(Records drawn from a dataset)
====
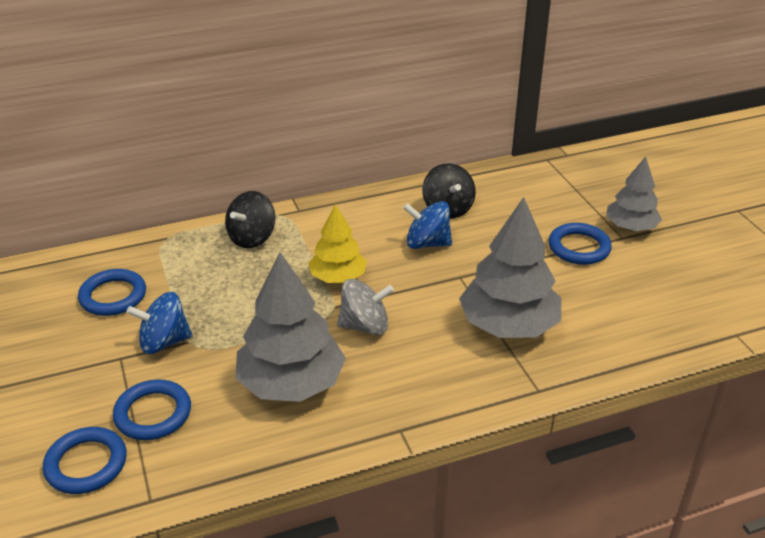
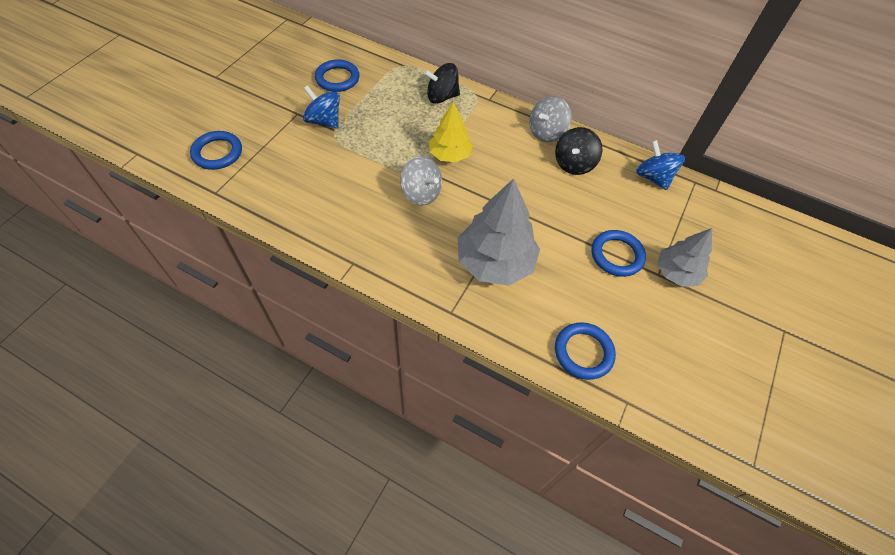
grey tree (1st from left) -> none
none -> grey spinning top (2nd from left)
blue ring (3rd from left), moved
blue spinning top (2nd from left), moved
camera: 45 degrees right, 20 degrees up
====
# Your assignment:
Your answer should consist only of the lines from the one that holds "blue spinning top (2nd from left), moved" to the end of the entries above, both ends included, each repeated exactly.

# Answer to this task:
blue spinning top (2nd from left), moved
camera: 45 degrees right, 20 degrees up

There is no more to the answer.